* [JOB]:
Copy every one of the records below word for word.

START LISTED RECORDS

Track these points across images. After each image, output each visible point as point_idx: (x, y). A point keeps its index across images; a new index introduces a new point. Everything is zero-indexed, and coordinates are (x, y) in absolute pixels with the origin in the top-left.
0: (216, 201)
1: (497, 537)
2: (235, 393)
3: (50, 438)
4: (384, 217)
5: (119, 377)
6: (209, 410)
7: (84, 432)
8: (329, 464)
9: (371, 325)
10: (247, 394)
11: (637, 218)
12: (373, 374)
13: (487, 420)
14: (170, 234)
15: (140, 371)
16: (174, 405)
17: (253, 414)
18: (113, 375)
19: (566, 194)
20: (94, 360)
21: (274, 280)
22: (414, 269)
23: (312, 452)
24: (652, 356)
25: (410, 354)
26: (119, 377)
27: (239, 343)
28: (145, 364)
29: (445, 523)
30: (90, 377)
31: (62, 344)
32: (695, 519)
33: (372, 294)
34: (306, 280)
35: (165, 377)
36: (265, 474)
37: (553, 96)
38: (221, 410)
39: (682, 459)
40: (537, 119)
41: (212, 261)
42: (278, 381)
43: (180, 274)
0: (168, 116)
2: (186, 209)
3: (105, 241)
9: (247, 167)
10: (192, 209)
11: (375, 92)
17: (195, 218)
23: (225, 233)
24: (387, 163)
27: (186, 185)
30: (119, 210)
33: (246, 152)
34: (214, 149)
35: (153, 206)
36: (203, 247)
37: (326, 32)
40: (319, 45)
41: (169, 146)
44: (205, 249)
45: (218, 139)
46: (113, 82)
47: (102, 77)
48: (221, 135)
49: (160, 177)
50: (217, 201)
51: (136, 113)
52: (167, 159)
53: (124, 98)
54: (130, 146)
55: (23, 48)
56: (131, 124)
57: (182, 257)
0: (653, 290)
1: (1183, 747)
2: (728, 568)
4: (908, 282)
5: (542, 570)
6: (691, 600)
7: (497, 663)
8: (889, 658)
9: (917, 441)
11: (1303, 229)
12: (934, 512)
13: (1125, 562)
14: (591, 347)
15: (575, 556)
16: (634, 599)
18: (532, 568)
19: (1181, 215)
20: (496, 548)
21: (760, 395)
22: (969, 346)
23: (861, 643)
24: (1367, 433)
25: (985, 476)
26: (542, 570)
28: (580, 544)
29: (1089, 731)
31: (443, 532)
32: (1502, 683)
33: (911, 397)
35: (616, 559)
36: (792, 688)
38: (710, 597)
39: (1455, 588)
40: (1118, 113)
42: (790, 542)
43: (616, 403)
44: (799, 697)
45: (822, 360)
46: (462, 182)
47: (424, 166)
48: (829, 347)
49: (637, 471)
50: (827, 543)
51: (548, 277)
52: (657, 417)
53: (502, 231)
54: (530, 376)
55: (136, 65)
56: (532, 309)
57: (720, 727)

END LISTED RECORDS

* [CORRECT ANSWER]:
Track these points across images. After each image, output each visible point as point_idx: (x, y). A point keeps its index across images; a new index introduces a new point. Everything is zero-indexed, and coordinates are (x, y) in absolute pixels with the origin in the top-left.
0: (216, 201)
1: (497, 537)
2: (235, 393)
3: (50, 438)
4: (384, 217)
5: (119, 377)
6: (209, 410)
7: (84, 432)
8: (329, 464)
9: (371, 325)
10: (247, 394)
11: (637, 218)
12: (373, 374)
13: (487, 420)
14: (170, 234)
15: (140, 371)
16: (174, 405)
17: (253, 414)
18: (113, 375)
19: (566, 194)
20: (94, 360)
21: (274, 280)
22: (414, 269)
23: (312, 452)
24: (652, 356)
25: (410, 354)
26: (119, 377)
27: (239, 343)
28: (145, 364)
29: (445, 523)
30: (90, 377)
31: (62, 344)
32: (695, 519)
33: (372, 294)
34: (306, 280)
35: (165, 377)
36: (265, 474)
37: (553, 96)
38: (221, 410)
39: (682, 459)
40: (537, 119)
41: (212, 261)
42: (278, 381)
43: (180, 274)
0: (168, 116)
2: (186, 209)
3: (105, 241)
9: (247, 167)
10: (192, 209)
11: (375, 92)
17: (195, 218)
23: (225, 233)
24: (387, 163)
27: (186, 185)
30: (119, 210)
33: (246, 152)
34: (214, 149)
35: (153, 206)
36: (203, 247)
37: (326, 32)
40: (319, 45)
41: (169, 146)
44: (205, 249)
45: (218, 139)
46: (113, 82)
47: (102, 77)
48: (221, 135)
49: (160, 177)
50: (217, 201)
51: (136, 113)
52: (167, 159)
53: (124, 98)
54: (130, 146)
55: (23, 48)
56: (131, 124)
57: (182, 257)
0: (653, 290)
1: (1183, 747)
2: (728, 568)
4: (908, 282)
5: (542, 570)
6: (691, 600)
7: (497, 663)
8: (889, 658)
9: (917, 441)
11: (1303, 229)
12: (934, 512)
13: (1125, 562)
14: (591, 347)
15: (575, 556)
16: (634, 599)
18: (532, 568)
19: (1181, 215)
20: (496, 548)
21: (760, 395)
22: (969, 346)
23: (861, 643)
24: (1367, 433)
25: (985, 476)
26: (542, 570)
28: (580, 544)
29: (1089, 731)
31: (443, 532)
32: (1502, 683)
33: (911, 397)
35: (616, 559)
36: (792, 688)
38: (710, 597)
39: (1455, 588)
40: (1118, 113)
42: (790, 542)
43: (616, 403)
44: (799, 697)
45: (822, 360)
46: (462, 182)
47: (424, 166)
48: (829, 347)
49: (637, 471)
50: (827, 543)
51: (548, 277)
52: (657, 417)
53: (502, 231)
54: (530, 376)
55: (136, 65)
56: (532, 309)
57: (720, 727)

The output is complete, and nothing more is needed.